## WHAT YOU HAVE TO DO
Verbatim output of the lines below is required, with the images omitted.

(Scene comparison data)
------

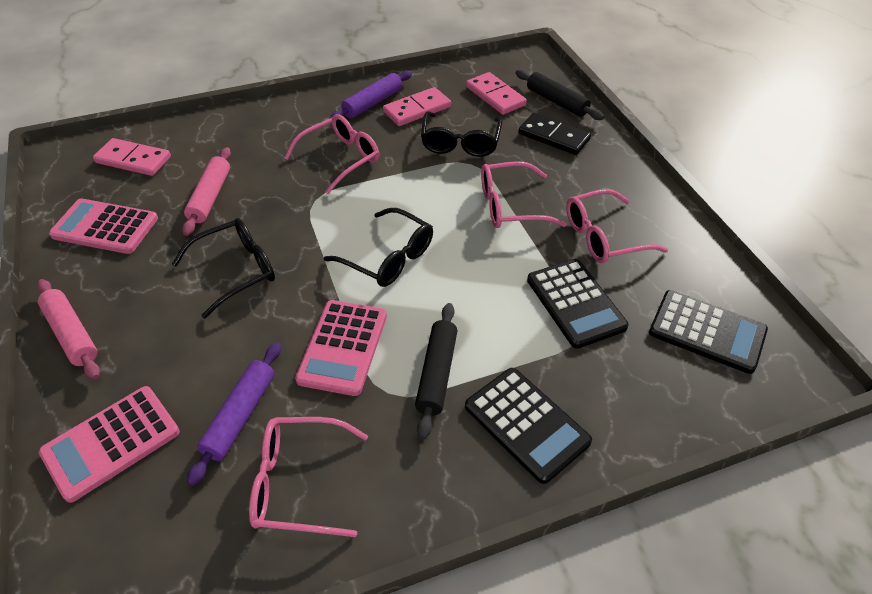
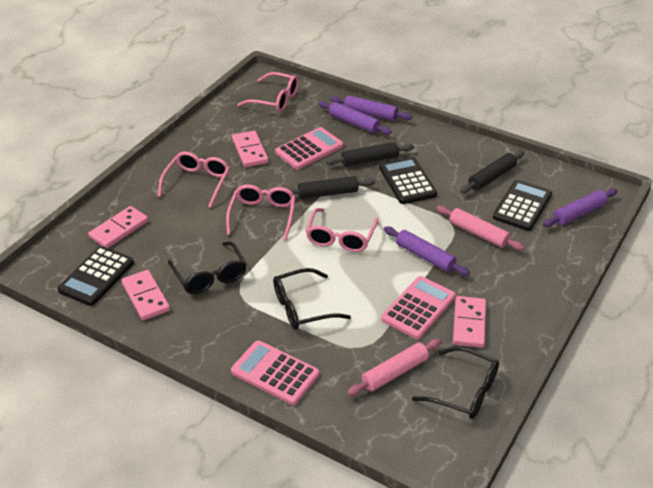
black domino: 1 -> 0
black rolling pin: 2 -> 3
pink domino: 3 -> 4
purple rolling pin: 2 -> 4

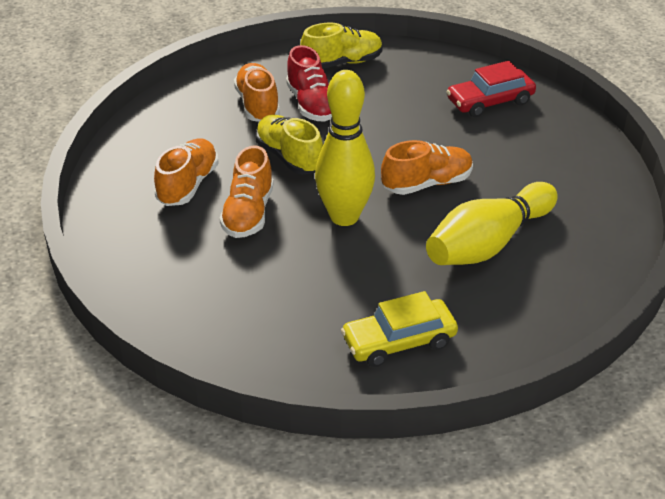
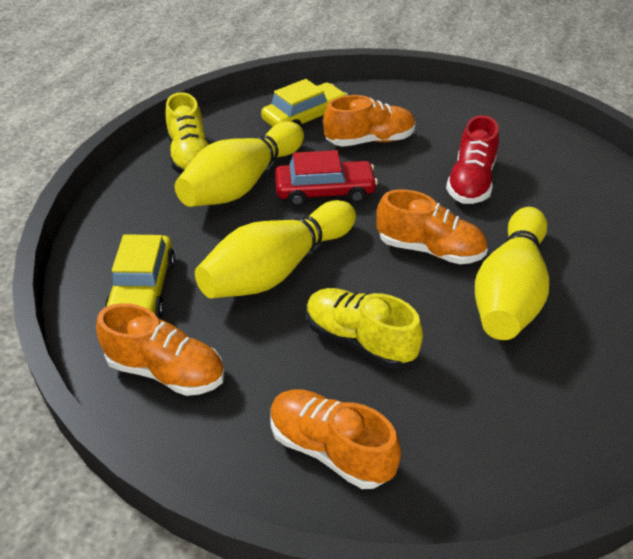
yellow bowling pin: 2 -> 3
yellow car: 1 -> 2

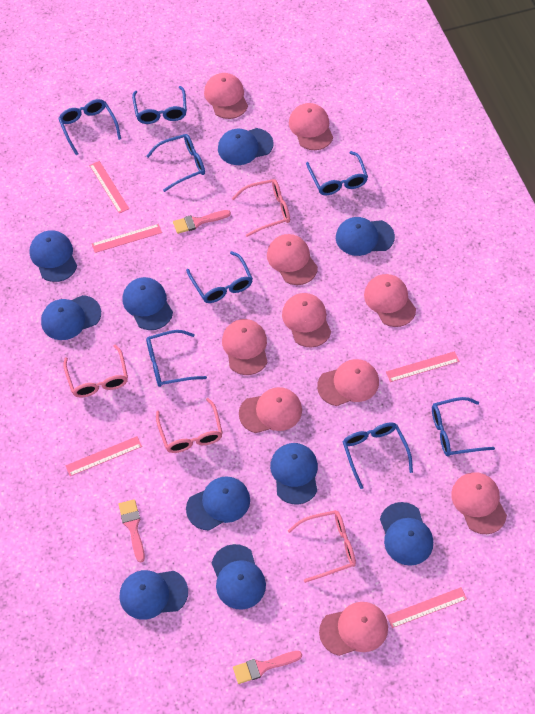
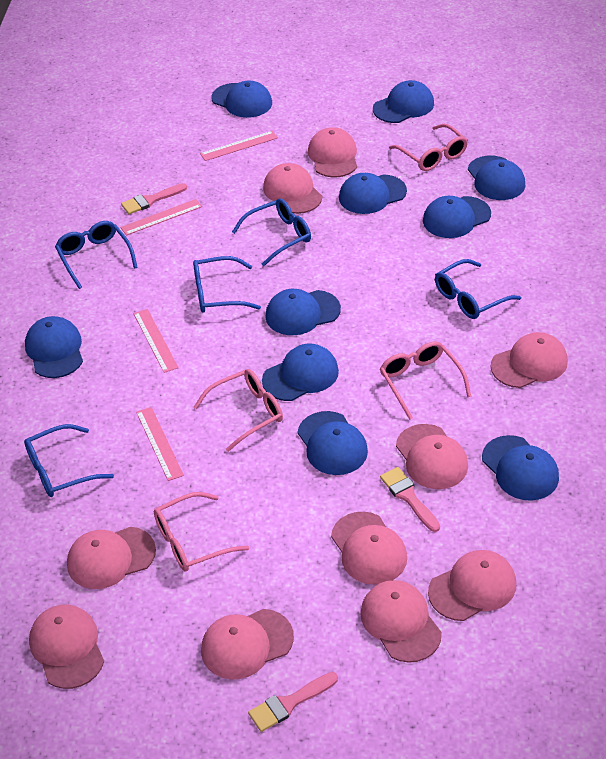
blue glasses: 8 -> 5
pink ruler: 5 -> 4

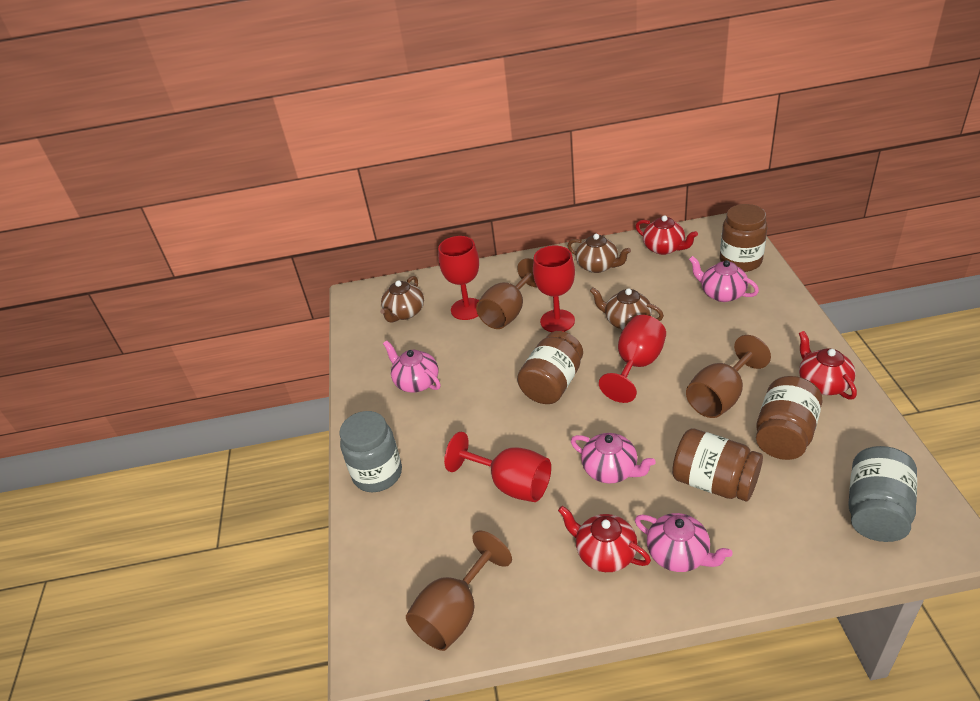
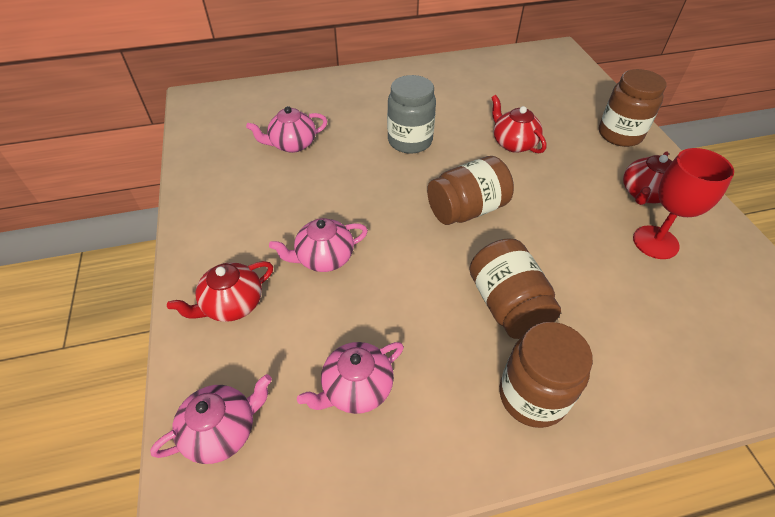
brown goblet: 3 -> 0
brown teapot: 3 -> 0
grey jar: 2 -> 1
red goblet: 4 -> 1

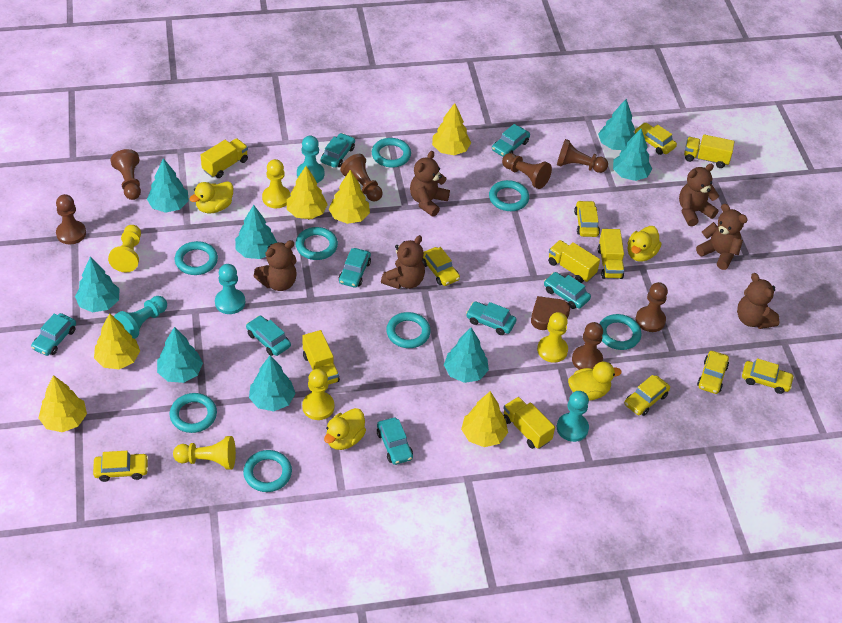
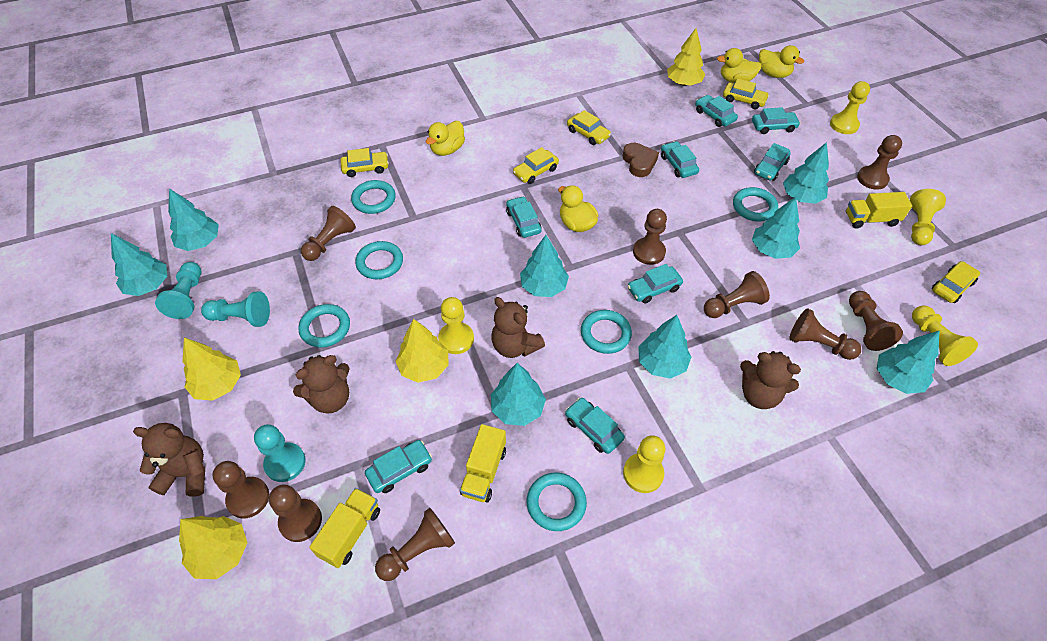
brown pawn: 7 -> 9
brown teddy bear: 6 -> 4
turquoise pawn: 4 -> 3
turquoise ring: 8 -> 6
yellow car: 7 -> 5
yellow tree: 6 -> 4
yellow truck: 6 -> 3

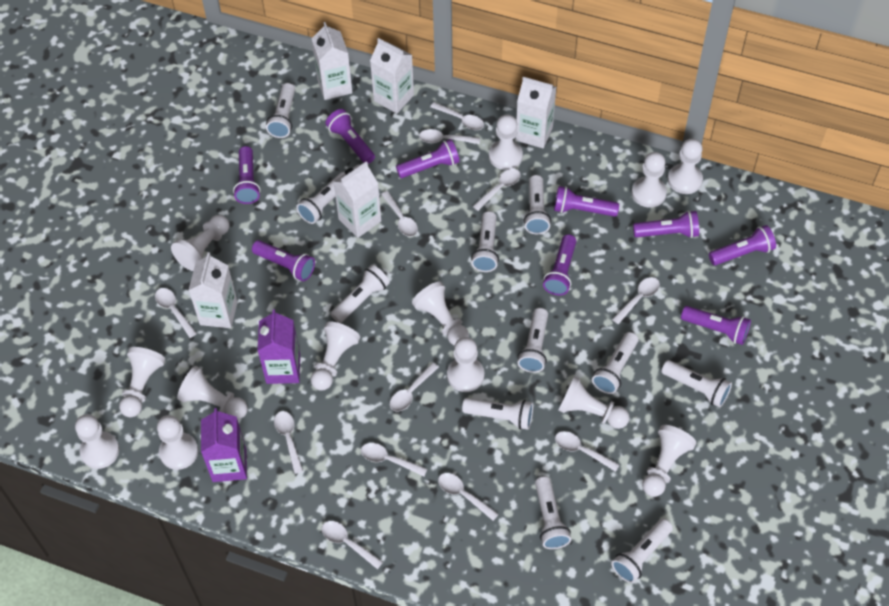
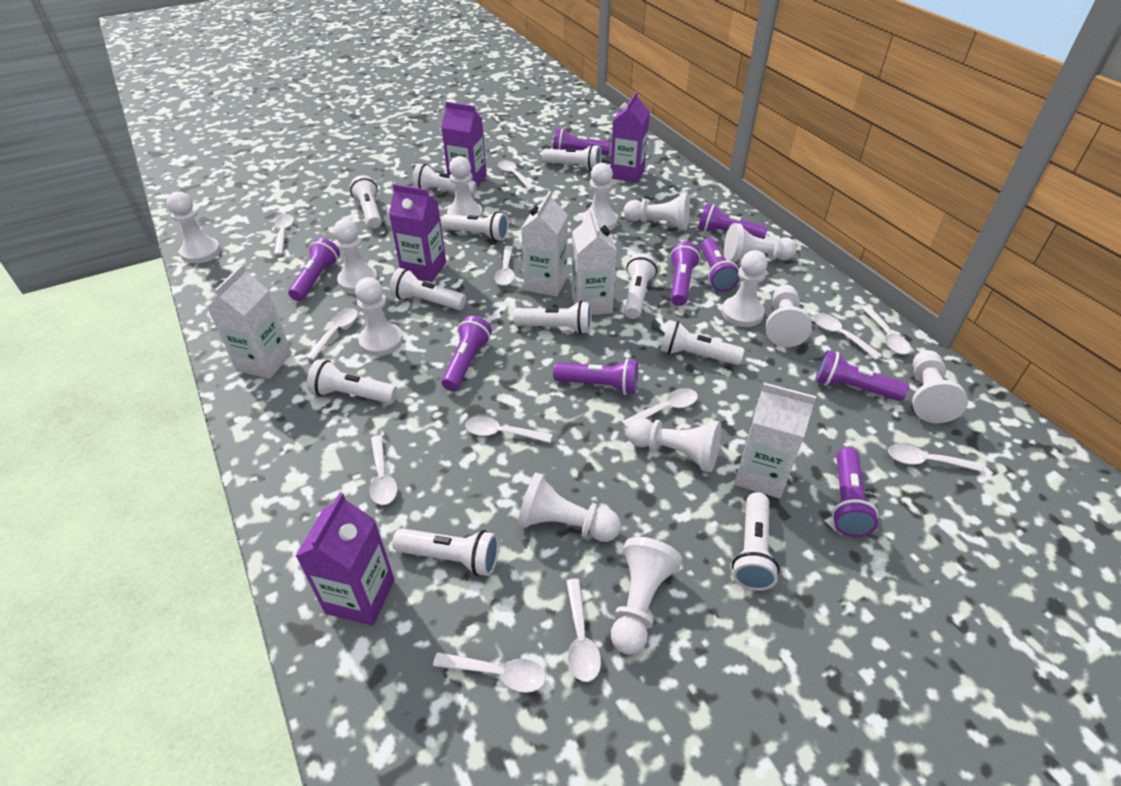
purple carton: 2 -> 4
white carton: 5 -> 4

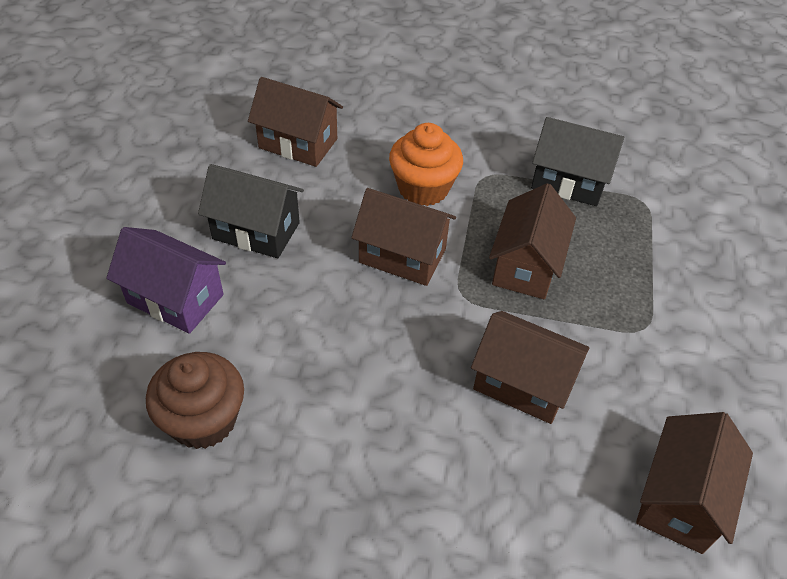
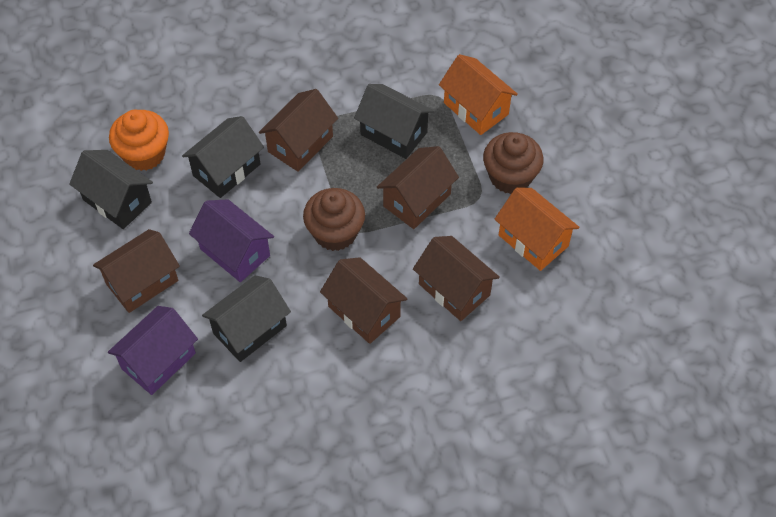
black house: 2 -> 4
brown cupcake: 1 -> 2
orange house: 0 -> 2
purple house: 1 -> 2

------

## RESPONSE
black domino: 1 -> 0
black rolling pin: 2 -> 3
pink domino: 3 -> 4
purple rolling pin: 2 -> 4

yellow bowling pin: 2 -> 3
yellow car: 1 -> 2

blue glasses: 8 -> 5
pink ruler: 5 -> 4

brown goblet: 3 -> 0
brown teapot: 3 -> 0
grey jar: 2 -> 1
red goblet: 4 -> 1

brown pawn: 7 -> 9
brown teddy bear: 6 -> 4
turquoise pawn: 4 -> 3
turquoise ring: 8 -> 6
yellow car: 7 -> 5
yellow tree: 6 -> 4
yellow truck: 6 -> 3

purple carton: 2 -> 4
white carton: 5 -> 4

black house: 2 -> 4
brown cupcake: 1 -> 2
orange house: 0 -> 2
purple house: 1 -> 2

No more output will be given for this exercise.